ABOUT THIS TASK: Would you reproduce each line below exactly, leaving every picture out?

DATA PROVIDED:
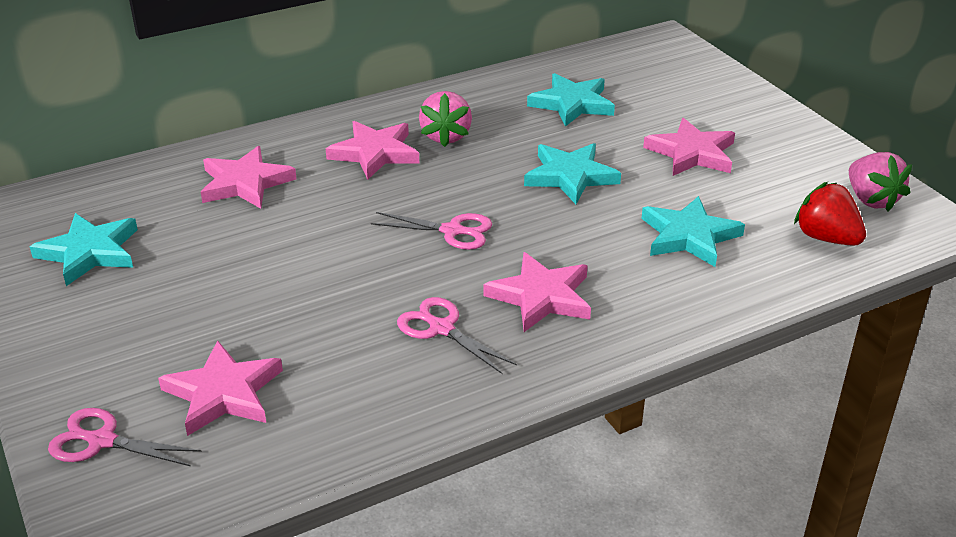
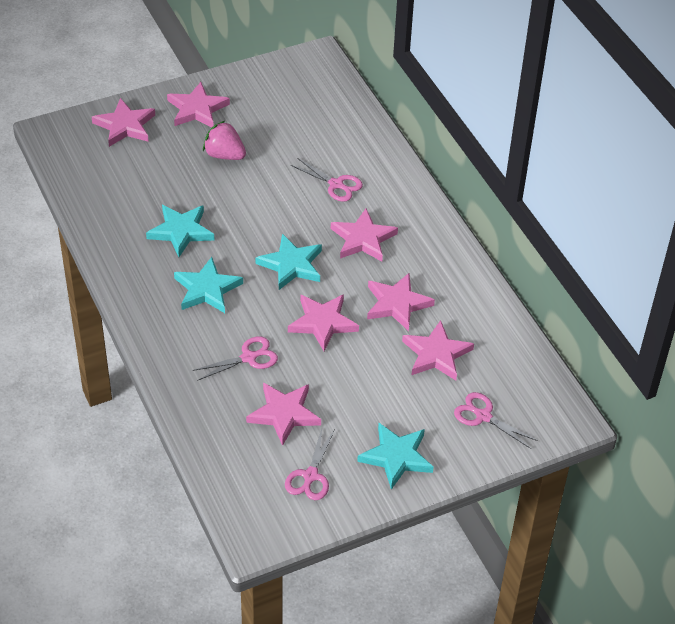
pink scissors: 3 -> 4
pink star: 5 -> 7
pink strawberry: 2 -> 1
red strawberry: 1 -> 0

RESPONSE AREA:
pink scissors: 3 -> 4
pink star: 5 -> 7
pink strawberry: 2 -> 1
red strawberry: 1 -> 0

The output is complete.